◆ Dataset content
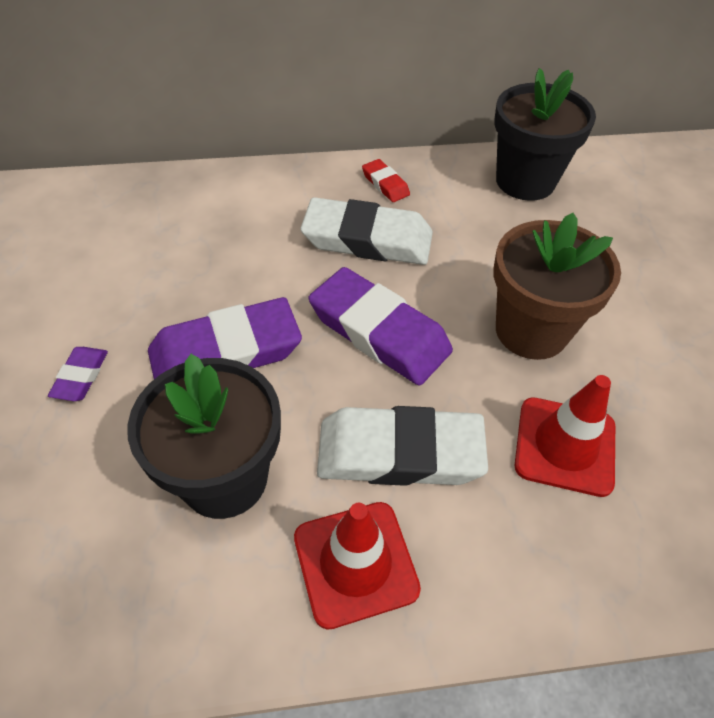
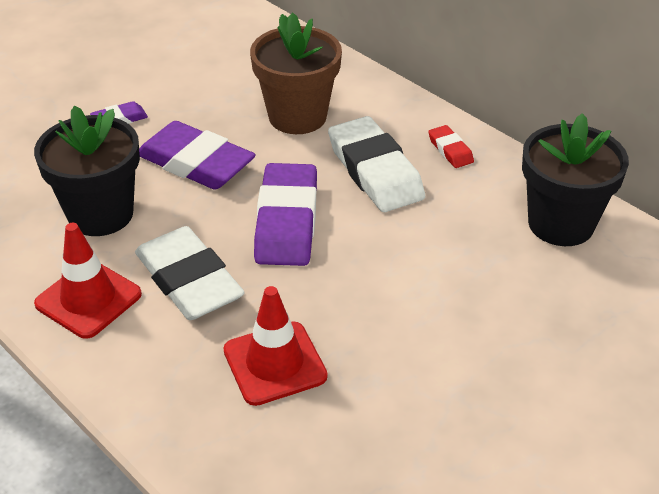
camera: 55 degrees right, 10 degrees down
(385, 184) = (450, 150): red eraser -> red eraser turned 45 degrees counterclockwise
(531, 330) = (375, 300): brown flower pot -> brown flower pot (297, 116)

◆ Directions for this task
Repeat the listing above verbatim, but exclude the pictures it contains.

◆ Exercise response
camera: 55 degrees right, 10 degrees down
(385, 184) = (450, 150): red eraser -> red eraser turned 45 degrees counterclockwise
(531, 330) = (375, 300): brown flower pot -> brown flower pot (297, 116)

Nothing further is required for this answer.